- [DATA SUPPLIED]
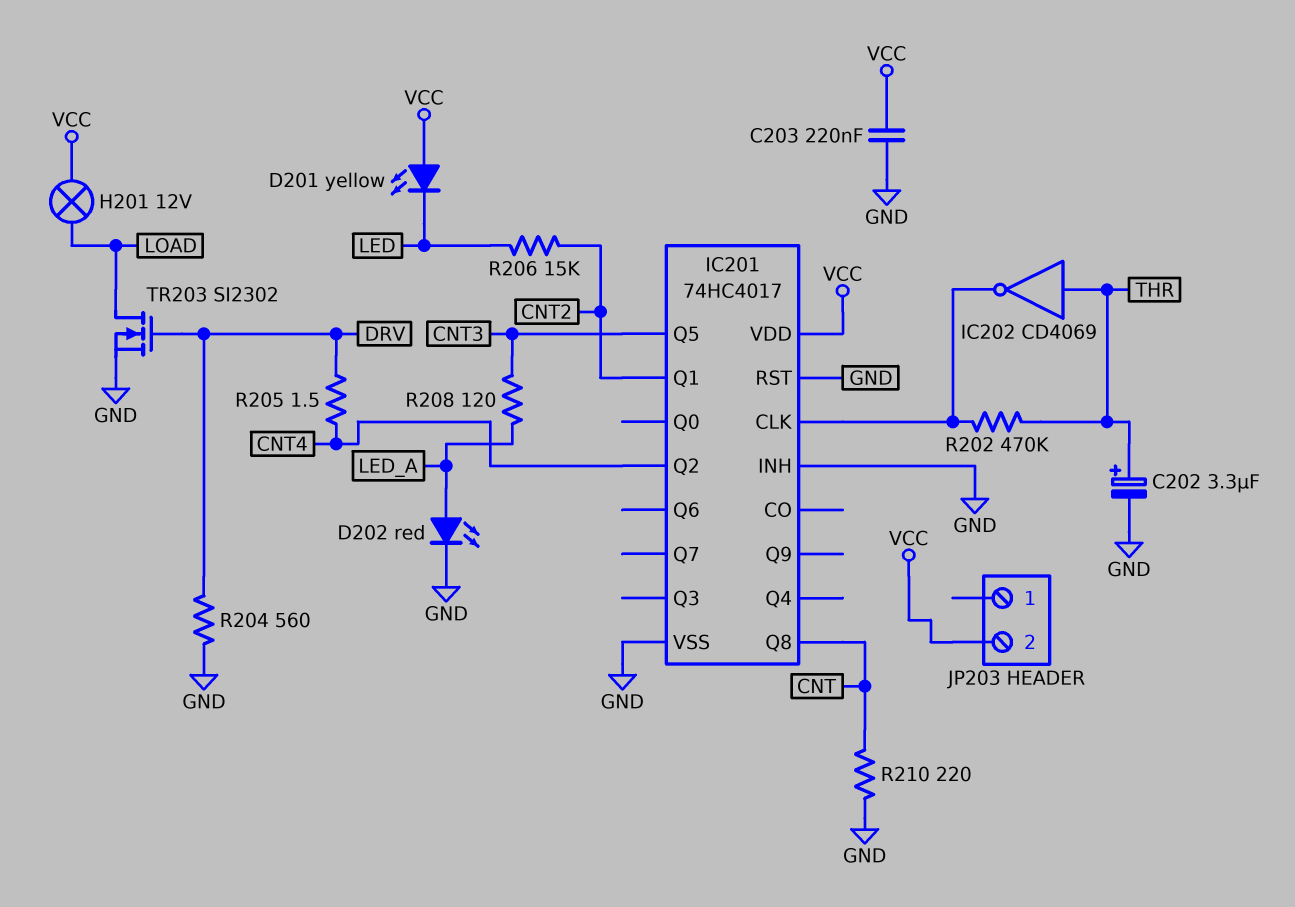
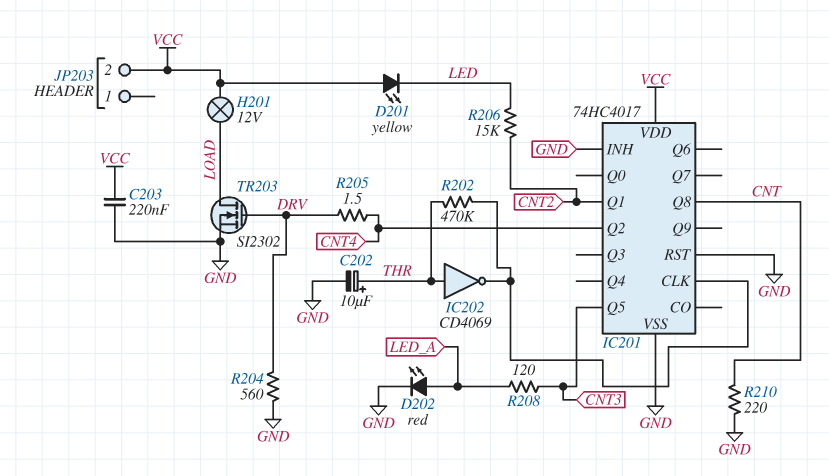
C202: 3.3uF (plus THR, minus GND) -> 10uF (plus THR, minus GND)

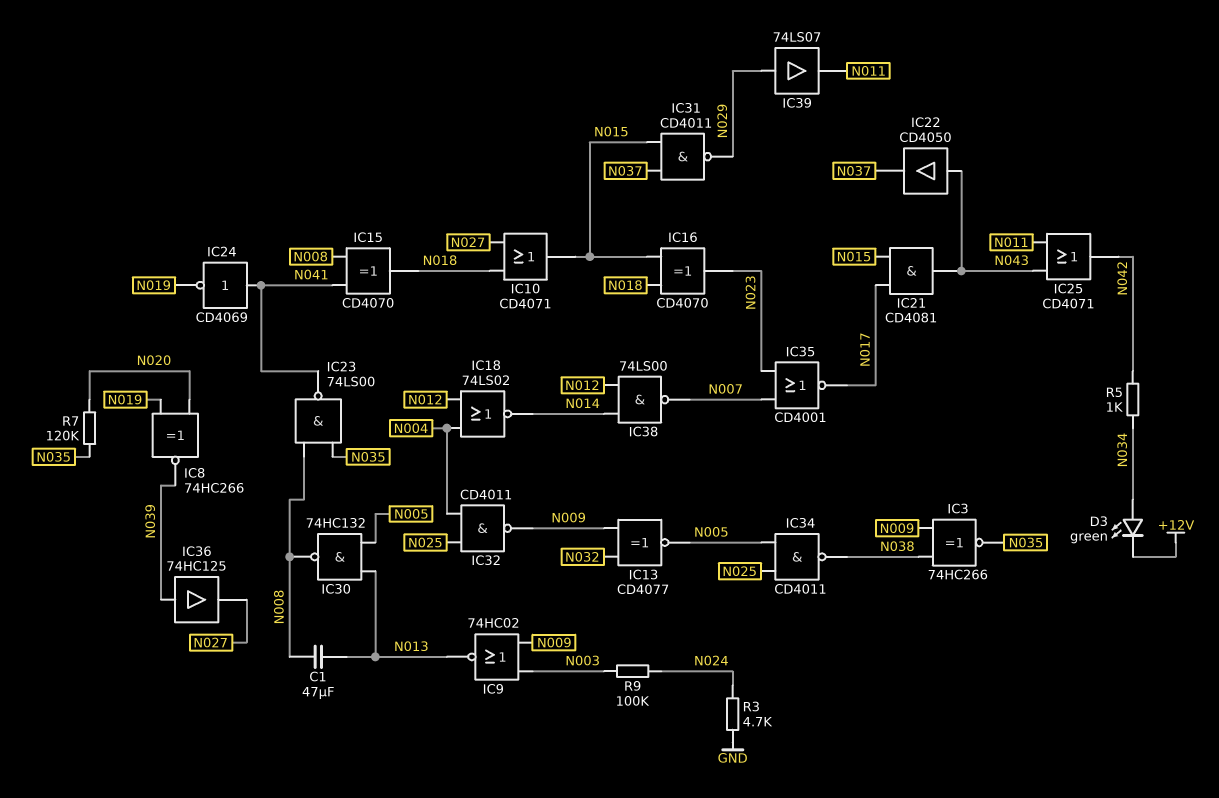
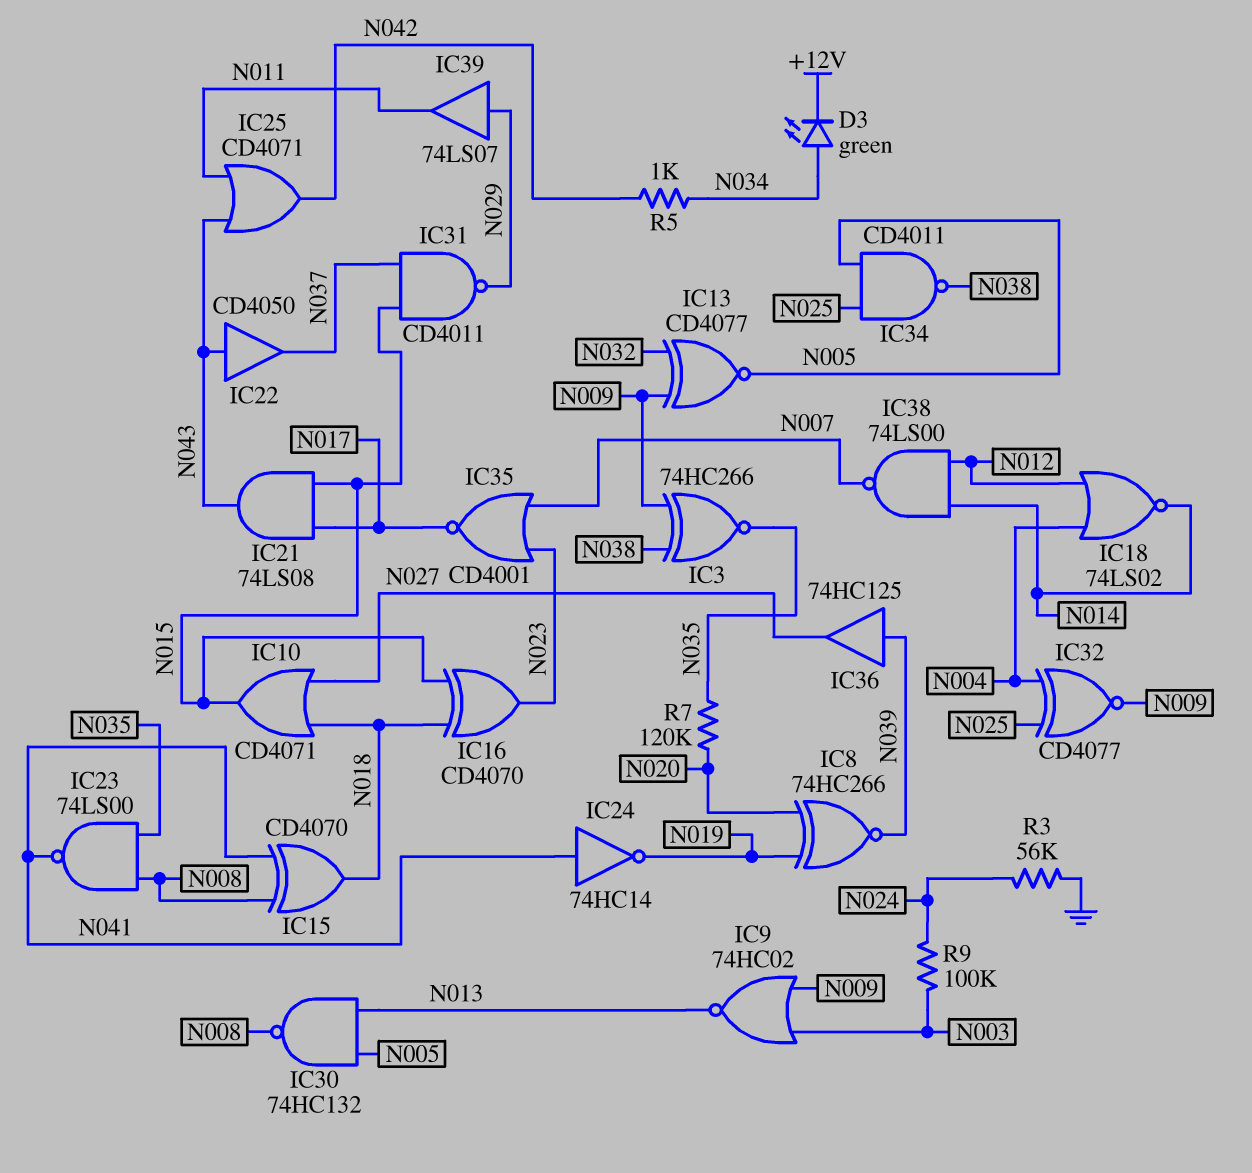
C1: 47uF (N008, N013) -> none
IC21: AND CD4081 (in N015, in N017, out N043) -> AND 74LS08 (in N015, in N017, out N043)
IC24: NOT CD4069 (in N041, out N019) -> NOT 74HC14 (in N041, out N019)
IC32: NAND CD4011 (in N004, in N025, out N009) -> XNOR CD4077 (in N004, in N025, out N009)
R3: 4.7k (GND, N024) -> 56k (GND, N024)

- [REQUIRED ACTION] From the line holding "IC32: NAND CD4011" down to the final line above, quote every line exactly and only those lines.

- [SOLUTION TO THIS PROBLEM]
IC32: NAND CD4011 (in N004, in N025, out N009) -> XNOR CD4077 (in N004, in N025, out N009)
R3: 4.7k (GND, N024) -> 56k (GND, N024)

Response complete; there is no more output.